** Start Given data **

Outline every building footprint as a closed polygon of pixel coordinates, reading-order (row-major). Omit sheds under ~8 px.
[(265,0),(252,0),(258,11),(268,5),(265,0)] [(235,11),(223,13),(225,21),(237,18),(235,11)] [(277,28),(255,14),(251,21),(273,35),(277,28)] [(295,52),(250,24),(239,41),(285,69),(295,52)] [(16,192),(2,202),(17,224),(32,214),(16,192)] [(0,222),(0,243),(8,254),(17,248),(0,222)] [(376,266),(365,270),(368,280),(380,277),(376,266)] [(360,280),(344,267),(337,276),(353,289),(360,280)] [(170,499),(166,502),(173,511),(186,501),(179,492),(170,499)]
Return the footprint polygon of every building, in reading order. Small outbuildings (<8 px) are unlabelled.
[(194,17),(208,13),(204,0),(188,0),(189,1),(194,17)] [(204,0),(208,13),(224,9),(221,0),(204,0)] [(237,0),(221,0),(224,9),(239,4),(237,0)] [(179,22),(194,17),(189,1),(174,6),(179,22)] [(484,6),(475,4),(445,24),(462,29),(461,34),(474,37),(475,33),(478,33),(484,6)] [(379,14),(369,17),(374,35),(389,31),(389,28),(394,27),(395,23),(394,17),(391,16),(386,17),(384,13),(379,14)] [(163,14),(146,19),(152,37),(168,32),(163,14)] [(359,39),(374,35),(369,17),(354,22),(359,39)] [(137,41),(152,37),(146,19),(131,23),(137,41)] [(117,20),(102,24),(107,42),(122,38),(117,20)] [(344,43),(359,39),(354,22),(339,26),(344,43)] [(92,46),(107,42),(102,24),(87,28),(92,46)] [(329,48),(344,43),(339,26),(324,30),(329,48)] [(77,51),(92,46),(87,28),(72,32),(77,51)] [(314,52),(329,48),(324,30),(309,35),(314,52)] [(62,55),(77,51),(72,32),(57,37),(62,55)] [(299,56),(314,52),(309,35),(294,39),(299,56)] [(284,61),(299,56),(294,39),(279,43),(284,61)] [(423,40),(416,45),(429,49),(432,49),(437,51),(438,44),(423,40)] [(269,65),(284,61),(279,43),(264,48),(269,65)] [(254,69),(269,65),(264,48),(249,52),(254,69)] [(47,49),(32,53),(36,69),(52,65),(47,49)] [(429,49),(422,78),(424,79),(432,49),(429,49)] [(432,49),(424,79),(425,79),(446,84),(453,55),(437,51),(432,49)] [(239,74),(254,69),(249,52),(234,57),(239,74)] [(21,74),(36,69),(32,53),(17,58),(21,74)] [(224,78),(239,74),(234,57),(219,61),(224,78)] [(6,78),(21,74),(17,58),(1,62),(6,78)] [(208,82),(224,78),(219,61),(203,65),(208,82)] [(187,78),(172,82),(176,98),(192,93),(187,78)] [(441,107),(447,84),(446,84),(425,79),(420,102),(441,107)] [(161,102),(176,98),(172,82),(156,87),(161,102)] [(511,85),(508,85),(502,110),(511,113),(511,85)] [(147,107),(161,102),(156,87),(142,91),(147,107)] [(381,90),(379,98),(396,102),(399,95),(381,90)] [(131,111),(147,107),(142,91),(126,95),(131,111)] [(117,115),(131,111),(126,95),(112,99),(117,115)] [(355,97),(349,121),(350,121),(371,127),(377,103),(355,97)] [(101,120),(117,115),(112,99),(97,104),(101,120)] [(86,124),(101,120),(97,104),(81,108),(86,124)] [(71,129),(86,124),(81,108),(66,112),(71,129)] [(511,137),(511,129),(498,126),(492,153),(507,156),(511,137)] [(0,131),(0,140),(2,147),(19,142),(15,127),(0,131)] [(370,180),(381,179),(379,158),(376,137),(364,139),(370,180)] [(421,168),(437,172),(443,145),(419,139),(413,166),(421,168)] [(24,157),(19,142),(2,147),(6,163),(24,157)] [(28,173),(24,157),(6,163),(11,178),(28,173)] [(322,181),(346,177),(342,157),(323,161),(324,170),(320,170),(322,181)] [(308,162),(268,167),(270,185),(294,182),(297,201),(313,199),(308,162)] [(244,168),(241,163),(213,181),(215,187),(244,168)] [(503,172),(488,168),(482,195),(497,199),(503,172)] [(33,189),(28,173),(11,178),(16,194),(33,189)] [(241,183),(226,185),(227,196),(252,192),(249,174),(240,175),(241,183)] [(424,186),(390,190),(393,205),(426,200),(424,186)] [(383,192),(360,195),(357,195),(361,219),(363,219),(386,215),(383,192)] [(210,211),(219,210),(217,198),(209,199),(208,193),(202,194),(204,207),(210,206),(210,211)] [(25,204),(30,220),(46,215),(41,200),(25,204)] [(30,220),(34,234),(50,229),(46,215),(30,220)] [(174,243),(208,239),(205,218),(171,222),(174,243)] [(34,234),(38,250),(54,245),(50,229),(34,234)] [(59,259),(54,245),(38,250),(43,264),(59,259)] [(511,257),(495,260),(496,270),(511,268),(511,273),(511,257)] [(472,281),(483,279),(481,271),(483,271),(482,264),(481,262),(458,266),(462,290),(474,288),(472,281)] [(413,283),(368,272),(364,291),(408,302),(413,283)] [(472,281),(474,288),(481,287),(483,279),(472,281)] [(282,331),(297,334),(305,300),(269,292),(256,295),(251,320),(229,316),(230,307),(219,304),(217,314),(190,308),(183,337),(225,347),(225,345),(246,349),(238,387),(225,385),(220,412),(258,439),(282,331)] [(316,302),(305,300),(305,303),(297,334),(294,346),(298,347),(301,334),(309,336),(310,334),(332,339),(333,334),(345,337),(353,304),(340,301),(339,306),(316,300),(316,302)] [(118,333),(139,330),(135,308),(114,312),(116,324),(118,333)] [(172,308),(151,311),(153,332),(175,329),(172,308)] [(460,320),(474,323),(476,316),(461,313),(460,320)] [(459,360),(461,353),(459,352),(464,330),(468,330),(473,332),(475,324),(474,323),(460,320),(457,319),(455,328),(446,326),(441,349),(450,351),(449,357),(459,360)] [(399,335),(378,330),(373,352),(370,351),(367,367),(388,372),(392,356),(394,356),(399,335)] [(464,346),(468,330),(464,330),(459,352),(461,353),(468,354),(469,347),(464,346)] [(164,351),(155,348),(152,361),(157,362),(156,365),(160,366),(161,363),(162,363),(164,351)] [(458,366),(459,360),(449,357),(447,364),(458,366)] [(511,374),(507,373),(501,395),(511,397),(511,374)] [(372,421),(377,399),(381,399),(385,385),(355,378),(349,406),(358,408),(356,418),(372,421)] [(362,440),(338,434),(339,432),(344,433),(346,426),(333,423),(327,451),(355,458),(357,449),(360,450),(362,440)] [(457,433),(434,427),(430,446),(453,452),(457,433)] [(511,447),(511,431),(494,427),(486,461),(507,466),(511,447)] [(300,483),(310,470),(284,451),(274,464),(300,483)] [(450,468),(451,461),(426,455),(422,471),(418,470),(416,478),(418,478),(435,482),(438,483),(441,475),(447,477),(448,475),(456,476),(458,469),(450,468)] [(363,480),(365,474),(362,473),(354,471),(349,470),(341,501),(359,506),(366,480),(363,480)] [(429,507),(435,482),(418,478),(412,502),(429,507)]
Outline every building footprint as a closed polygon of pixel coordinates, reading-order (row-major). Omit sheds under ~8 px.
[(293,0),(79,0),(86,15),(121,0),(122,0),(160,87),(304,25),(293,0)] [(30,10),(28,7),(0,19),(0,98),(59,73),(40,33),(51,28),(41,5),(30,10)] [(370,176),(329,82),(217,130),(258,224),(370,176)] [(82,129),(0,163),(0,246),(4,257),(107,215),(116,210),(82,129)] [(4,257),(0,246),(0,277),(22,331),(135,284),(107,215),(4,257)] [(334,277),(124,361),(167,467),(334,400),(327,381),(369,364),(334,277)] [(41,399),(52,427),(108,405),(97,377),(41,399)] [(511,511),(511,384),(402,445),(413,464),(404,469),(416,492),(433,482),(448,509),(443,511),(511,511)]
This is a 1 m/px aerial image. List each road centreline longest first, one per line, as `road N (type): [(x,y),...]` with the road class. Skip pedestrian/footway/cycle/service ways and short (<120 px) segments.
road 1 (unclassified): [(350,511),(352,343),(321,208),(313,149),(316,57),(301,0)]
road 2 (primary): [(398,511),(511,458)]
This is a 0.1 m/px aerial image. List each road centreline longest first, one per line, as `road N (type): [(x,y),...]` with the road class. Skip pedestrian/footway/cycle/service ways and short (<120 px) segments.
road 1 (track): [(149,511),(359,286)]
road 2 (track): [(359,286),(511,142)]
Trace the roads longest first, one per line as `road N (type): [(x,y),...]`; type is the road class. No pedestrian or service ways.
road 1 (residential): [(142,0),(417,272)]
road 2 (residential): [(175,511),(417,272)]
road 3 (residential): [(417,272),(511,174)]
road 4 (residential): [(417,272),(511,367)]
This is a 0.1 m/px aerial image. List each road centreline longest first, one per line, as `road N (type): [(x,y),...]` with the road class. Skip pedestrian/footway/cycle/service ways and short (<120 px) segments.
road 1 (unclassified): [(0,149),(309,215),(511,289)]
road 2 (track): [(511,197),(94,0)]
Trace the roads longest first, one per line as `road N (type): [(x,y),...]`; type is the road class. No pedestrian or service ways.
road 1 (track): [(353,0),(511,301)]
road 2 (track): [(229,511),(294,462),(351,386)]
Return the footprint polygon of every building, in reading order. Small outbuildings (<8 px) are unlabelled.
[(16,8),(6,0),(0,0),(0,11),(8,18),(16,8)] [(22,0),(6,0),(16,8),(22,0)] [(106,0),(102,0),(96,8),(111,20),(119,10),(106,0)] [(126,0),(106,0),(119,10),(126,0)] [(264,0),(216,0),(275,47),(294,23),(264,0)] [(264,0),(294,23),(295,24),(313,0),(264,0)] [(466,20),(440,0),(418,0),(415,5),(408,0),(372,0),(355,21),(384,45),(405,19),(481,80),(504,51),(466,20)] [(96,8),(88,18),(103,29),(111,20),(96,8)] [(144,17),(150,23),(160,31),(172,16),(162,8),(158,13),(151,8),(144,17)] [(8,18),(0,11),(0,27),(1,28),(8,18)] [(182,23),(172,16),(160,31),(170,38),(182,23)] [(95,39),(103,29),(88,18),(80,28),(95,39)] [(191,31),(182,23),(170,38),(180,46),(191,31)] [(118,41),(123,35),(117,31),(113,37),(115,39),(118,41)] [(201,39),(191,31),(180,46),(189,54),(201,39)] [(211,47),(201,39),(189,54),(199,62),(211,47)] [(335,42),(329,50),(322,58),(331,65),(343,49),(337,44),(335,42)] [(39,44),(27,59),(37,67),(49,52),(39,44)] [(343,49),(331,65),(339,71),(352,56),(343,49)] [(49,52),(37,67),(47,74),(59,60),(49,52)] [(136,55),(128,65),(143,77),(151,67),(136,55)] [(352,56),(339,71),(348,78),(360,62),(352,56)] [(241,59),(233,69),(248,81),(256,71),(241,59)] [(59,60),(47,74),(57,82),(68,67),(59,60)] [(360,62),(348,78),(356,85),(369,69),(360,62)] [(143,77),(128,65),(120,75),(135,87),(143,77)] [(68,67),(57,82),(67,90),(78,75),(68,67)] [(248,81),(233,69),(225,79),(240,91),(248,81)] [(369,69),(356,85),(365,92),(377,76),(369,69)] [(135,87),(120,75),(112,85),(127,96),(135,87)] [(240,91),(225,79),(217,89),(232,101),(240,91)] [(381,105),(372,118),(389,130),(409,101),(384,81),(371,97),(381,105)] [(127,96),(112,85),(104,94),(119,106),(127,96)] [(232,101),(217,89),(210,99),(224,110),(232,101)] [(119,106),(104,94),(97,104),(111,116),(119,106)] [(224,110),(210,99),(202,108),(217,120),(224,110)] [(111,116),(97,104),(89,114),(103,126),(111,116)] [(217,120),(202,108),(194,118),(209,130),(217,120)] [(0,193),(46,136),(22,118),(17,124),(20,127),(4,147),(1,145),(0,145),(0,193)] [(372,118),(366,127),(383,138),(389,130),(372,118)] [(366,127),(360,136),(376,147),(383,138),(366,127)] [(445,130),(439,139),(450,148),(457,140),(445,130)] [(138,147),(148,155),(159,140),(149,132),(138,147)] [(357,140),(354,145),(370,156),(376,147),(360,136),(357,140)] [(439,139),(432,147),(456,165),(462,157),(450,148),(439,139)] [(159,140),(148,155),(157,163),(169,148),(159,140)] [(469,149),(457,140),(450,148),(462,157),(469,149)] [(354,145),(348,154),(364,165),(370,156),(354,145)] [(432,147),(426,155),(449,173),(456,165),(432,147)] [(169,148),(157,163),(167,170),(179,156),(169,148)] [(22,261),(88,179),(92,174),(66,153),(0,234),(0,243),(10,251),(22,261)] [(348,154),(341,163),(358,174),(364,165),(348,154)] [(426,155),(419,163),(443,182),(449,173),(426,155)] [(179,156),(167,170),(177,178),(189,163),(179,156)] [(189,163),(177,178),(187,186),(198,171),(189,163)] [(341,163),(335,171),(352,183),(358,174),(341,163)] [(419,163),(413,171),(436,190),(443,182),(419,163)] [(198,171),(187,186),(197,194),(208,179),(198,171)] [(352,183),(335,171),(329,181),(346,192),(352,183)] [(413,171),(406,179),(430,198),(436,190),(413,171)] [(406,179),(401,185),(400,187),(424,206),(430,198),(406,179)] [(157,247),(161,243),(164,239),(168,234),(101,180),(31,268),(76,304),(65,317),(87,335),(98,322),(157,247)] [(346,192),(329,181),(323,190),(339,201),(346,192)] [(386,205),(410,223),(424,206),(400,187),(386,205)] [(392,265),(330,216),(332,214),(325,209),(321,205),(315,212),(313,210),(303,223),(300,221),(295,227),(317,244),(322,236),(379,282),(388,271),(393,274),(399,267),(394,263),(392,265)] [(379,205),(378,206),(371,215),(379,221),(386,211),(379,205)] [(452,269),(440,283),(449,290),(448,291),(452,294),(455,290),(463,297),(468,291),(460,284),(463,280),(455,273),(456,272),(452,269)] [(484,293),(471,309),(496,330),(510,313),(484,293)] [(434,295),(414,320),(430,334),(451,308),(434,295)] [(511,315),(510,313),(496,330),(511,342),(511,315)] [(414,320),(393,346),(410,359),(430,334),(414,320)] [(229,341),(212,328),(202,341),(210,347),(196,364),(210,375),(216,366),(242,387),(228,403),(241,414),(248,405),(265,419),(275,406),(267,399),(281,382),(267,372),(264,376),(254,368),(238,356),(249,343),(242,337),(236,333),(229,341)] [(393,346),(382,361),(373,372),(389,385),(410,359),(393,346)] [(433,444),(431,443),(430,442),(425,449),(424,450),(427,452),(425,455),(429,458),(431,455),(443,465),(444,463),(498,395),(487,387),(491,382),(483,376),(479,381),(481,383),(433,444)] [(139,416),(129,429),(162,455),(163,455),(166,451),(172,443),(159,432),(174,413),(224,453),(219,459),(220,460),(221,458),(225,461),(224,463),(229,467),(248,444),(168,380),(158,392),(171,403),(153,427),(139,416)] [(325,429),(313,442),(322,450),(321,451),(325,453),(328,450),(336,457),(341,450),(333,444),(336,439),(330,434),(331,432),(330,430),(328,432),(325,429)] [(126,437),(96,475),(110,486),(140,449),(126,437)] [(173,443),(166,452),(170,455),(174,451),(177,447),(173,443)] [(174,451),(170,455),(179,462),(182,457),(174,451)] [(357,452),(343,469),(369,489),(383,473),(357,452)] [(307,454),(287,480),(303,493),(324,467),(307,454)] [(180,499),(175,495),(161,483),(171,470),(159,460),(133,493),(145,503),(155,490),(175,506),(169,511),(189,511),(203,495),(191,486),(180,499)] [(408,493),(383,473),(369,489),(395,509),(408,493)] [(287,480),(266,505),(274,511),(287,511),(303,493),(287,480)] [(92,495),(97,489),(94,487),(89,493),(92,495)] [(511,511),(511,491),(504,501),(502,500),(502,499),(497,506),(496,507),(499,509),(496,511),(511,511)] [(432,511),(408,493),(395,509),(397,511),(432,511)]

** End Given data **

## What you will do
List every line in the records above that contains the string "residential", copying each line in full.

## Written response
road 1 (residential): [(142,0),(417,272)]
road 2 (residential): [(175,511),(417,272)]
road 3 (residential): [(417,272),(511,174)]
road 4 (residential): [(417,272),(511,367)]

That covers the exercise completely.